> _EXERCISE INSTRUCTIONS_: Each record that comes next should be output exactly; pictures do not belong in the copy.

Segment Start: SUPPLIED MATERIAL

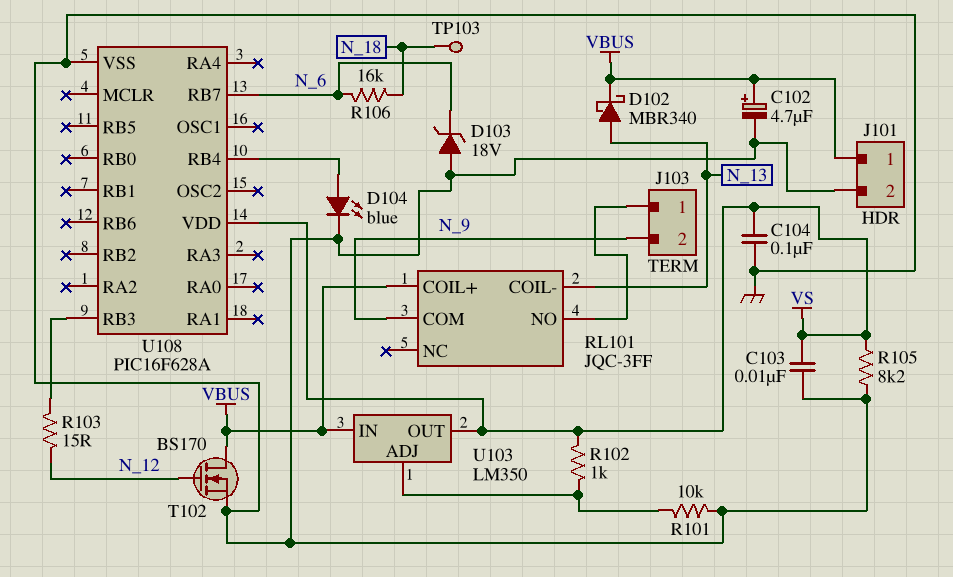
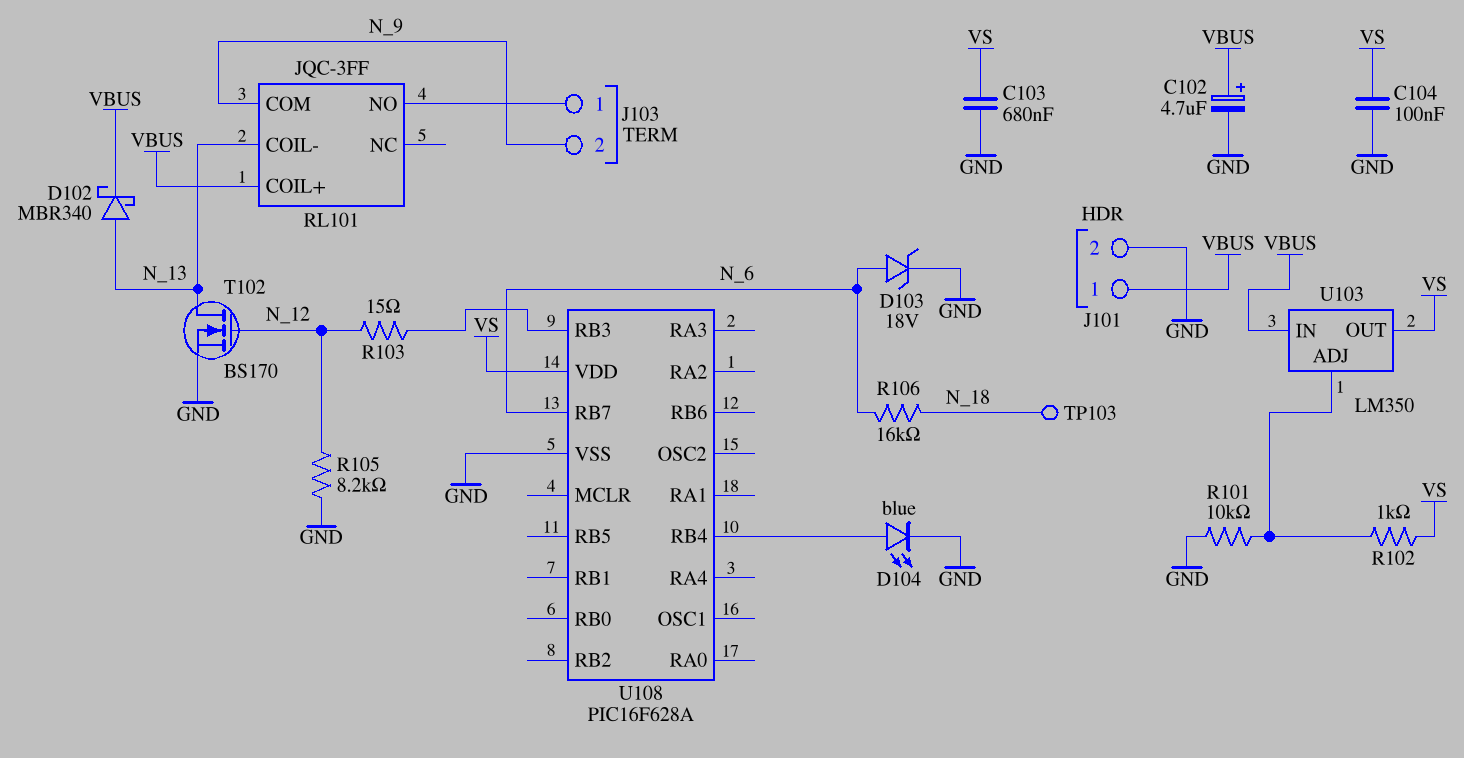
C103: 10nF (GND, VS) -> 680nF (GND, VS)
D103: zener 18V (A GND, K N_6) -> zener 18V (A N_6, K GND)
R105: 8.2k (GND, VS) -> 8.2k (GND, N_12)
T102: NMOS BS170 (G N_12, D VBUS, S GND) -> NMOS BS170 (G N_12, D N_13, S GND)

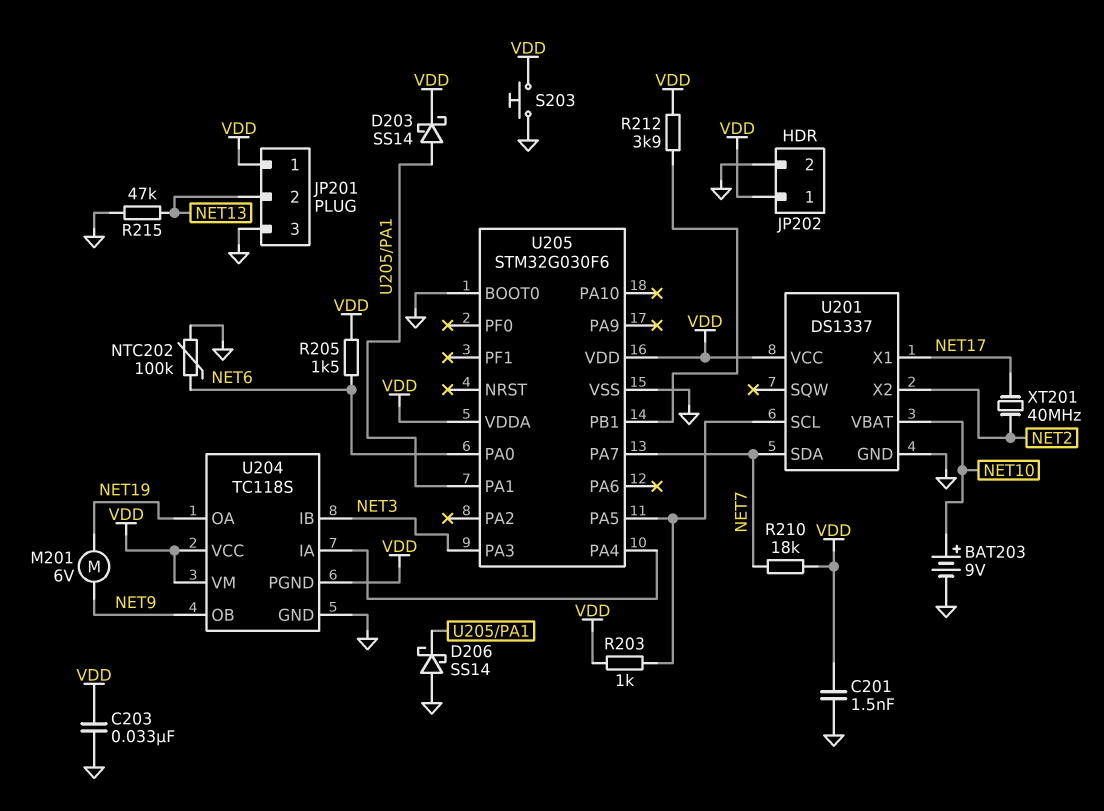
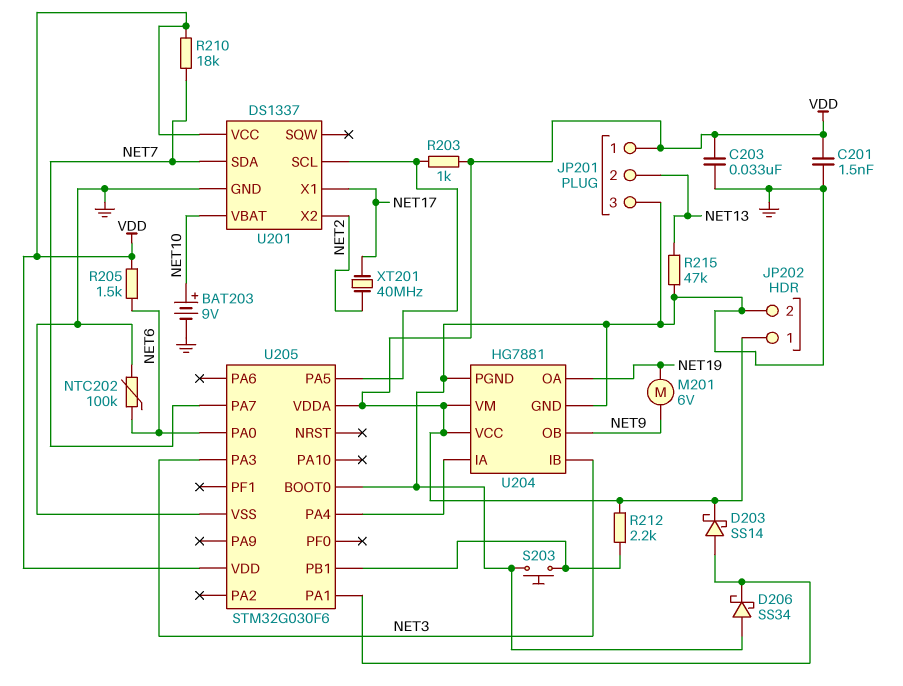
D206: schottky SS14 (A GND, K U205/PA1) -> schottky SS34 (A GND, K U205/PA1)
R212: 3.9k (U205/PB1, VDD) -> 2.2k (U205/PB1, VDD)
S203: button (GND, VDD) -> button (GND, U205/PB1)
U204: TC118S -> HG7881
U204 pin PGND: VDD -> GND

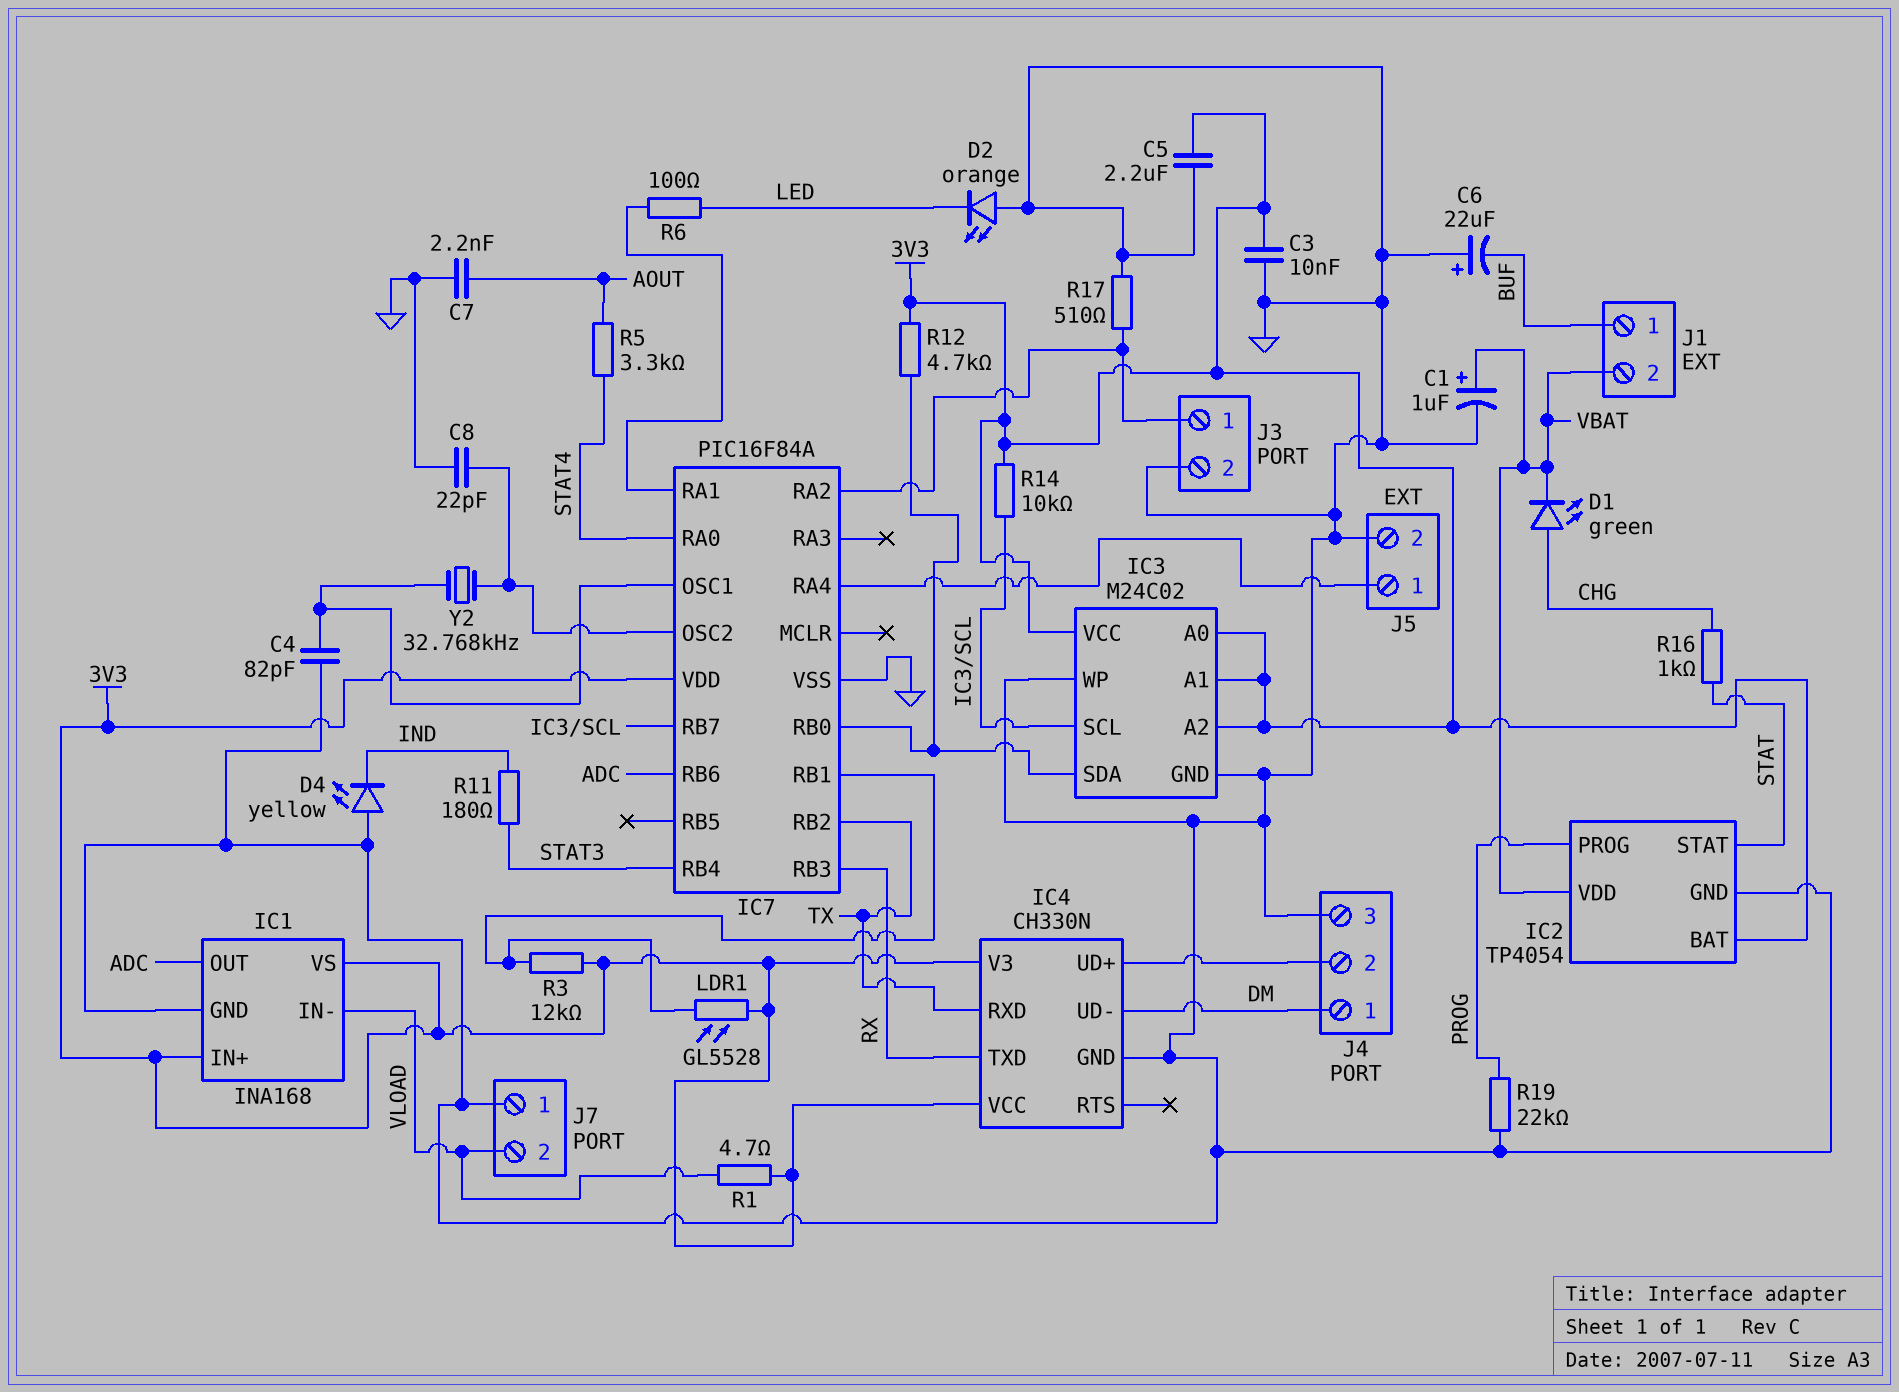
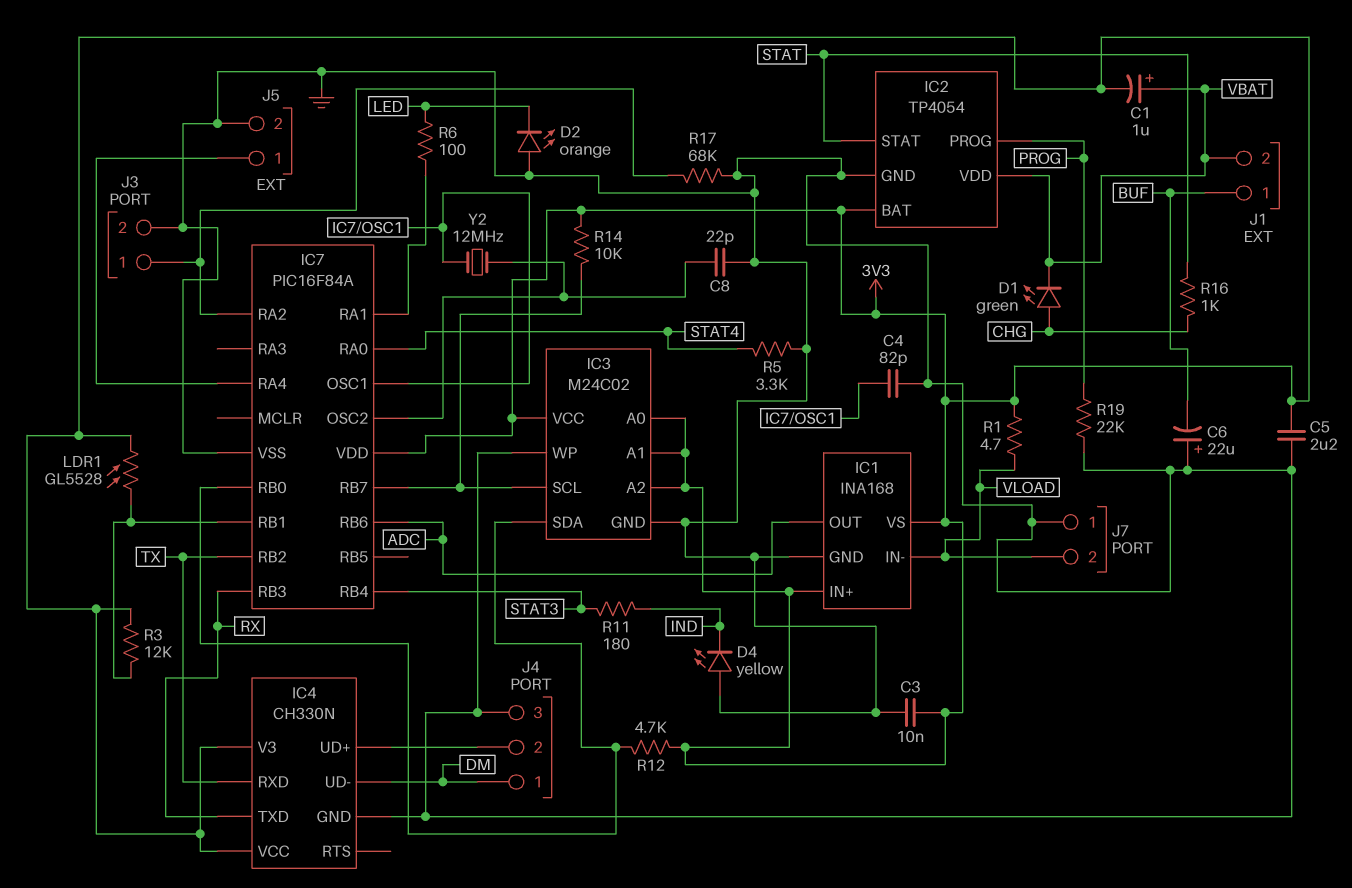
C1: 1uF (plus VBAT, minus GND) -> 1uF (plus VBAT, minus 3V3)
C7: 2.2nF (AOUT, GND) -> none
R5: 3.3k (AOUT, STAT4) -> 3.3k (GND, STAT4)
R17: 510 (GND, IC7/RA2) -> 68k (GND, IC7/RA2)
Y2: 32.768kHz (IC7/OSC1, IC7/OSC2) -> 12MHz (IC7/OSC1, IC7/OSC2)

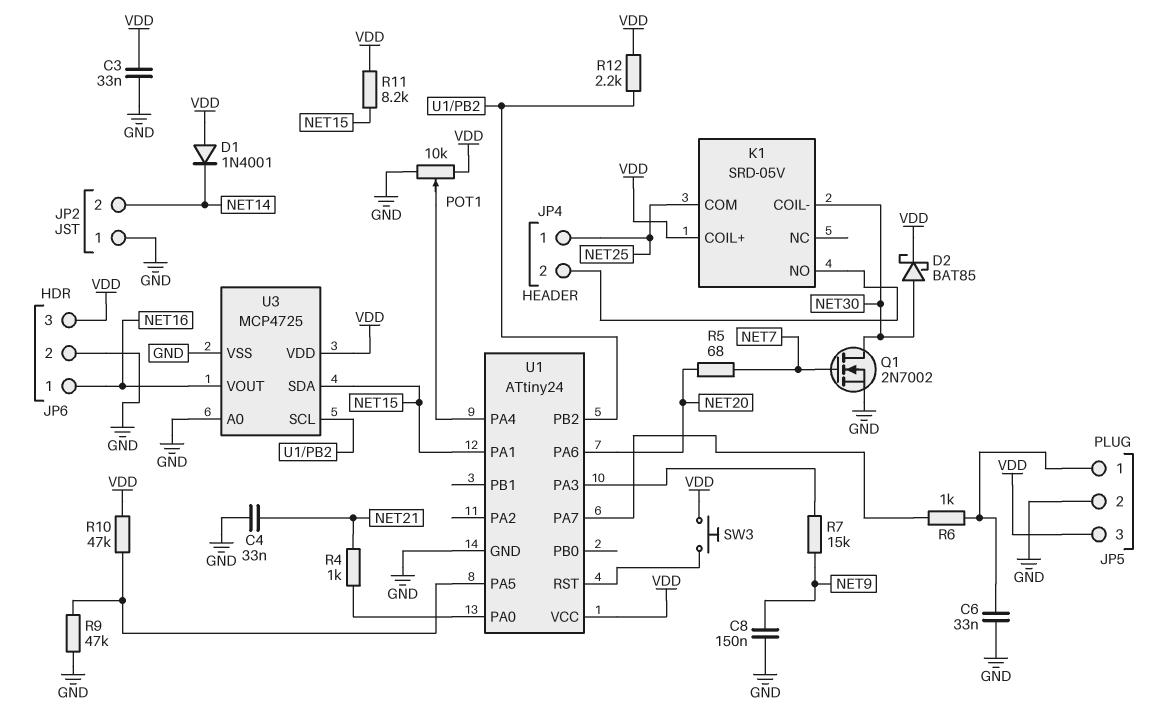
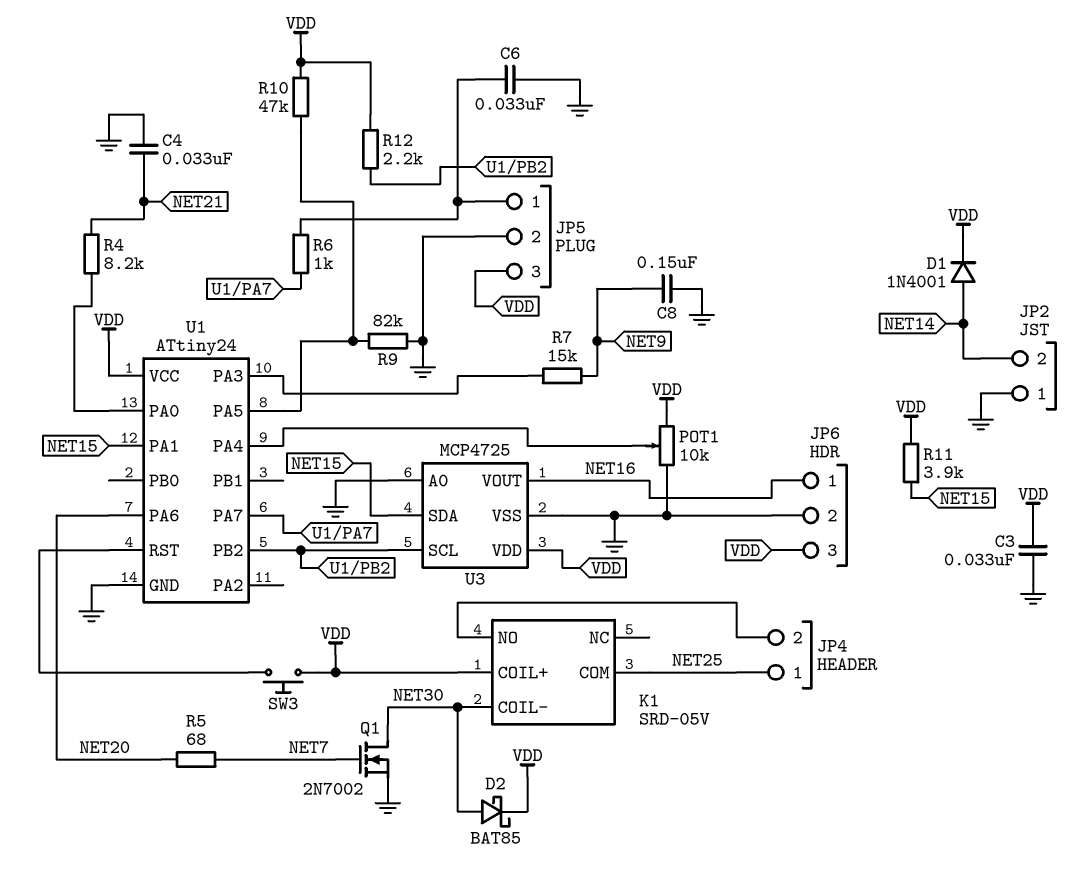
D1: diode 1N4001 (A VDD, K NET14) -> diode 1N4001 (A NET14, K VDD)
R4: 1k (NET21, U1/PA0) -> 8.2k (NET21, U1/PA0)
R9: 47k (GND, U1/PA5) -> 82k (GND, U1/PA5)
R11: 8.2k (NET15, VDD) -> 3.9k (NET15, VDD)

Segment End: SUPPLIED MATERIAL

> _ANSWER BELOW_:
C103: 10nF (GND, VS) -> 680nF (GND, VS)
D103: zener 18V (A GND, K N_6) -> zener 18V (A N_6, K GND)
R105: 8.2k (GND, VS) -> 8.2k (GND, N_12)
T102: NMOS BS170 (G N_12, D VBUS, S GND) -> NMOS BS170 (G N_12, D N_13, S GND)

D206: schottky SS14 (A GND, K U205/PA1) -> schottky SS34 (A GND, K U205/PA1)
R212: 3.9k (U205/PB1, VDD) -> 2.2k (U205/PB1, VDD)
S203: button (GND, VDD) -> button (GND, U205/PB1)
U204: TC118S -> HG7881
U204 pin PGND: VDD -> GND

C1: 1uF (plus VBAT, minus GND) -> 1uF (plus VBAT, minus 3V3)
C7: 2.2nF (AOUT, GND) -> none
R5: 3.3k (AOUT, STAT4) -> 3.3k (GND, STAT4)
R17: 510 (GND, IC7/RA2) -> 68k (GND, IC7/RA2)
Y2: 32.768kHz (IC7/OSC1, IC7/OSC2) -> 12MHz (IC7/OSC1, IC7/OSC2)

D1: diode 1N4001 (A VDD, K NET14) -> diode 1N4001 (A NET14, K VDD)
R4: 1k (NET21, U1/PA0) -> 8.2k (NET21, U1/PA0)
R9: 47k (GND, U1/PA5) -> 82k (GND, U1/PA5)
R11: 8.2k (NET15, VDD) -> 3.9k (NET15, VDD)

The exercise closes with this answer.